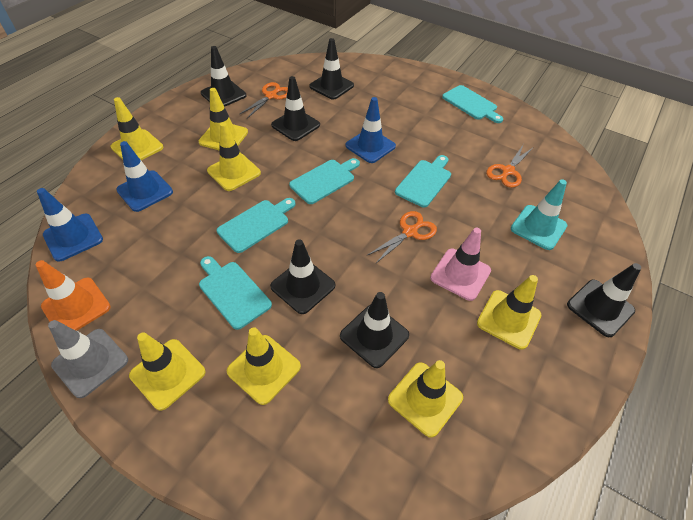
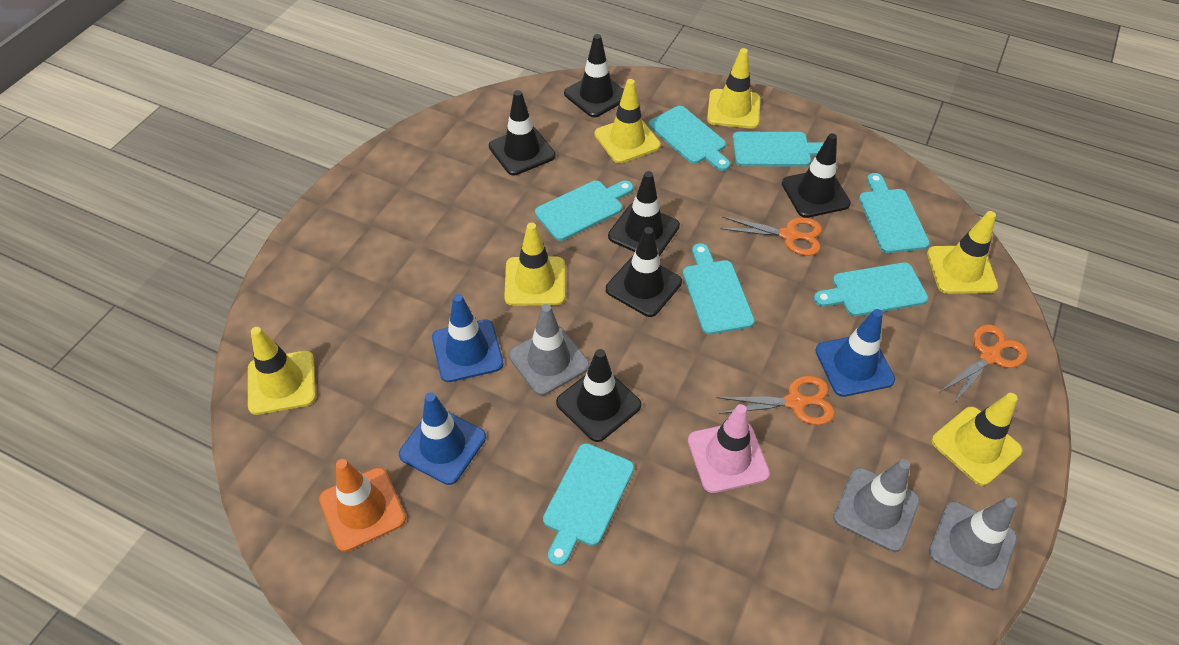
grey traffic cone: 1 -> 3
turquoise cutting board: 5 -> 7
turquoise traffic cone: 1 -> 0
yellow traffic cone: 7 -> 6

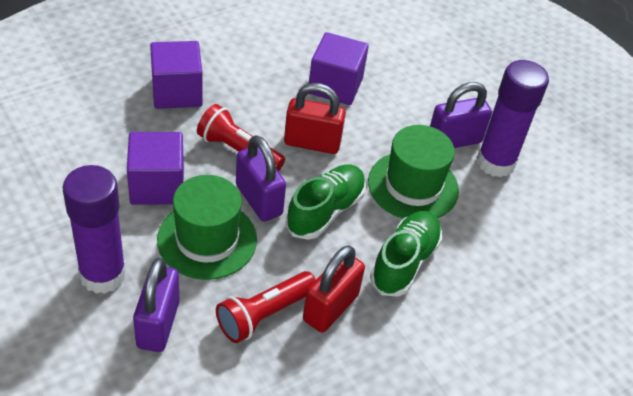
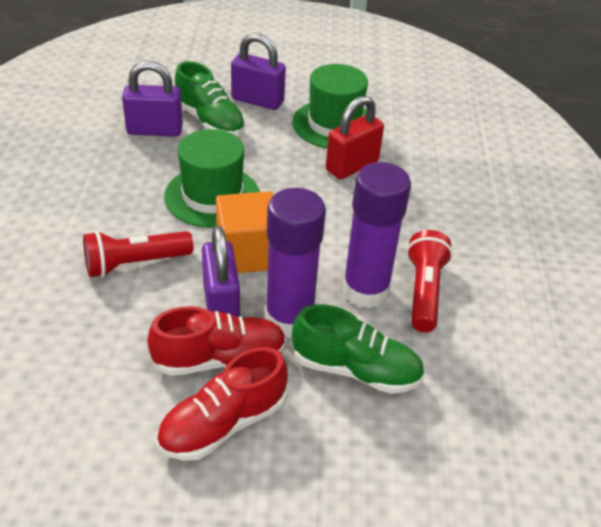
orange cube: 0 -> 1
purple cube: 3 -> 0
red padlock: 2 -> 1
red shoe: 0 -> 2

----------

Task brief
Repeat the records above exactly, leaving out any pictures they contain.

Solution
grey traffic cone: 1 -> 3
turquoise cutting board: 5 -> 7
turquoise traffic cone: 1 -> 0
yellow traffic cone: 7 -> 6

orange cube: 0 -> 1
purple cube: 3 -> 0
red padlock: 2 -> 1
red shoe: 0 -> 2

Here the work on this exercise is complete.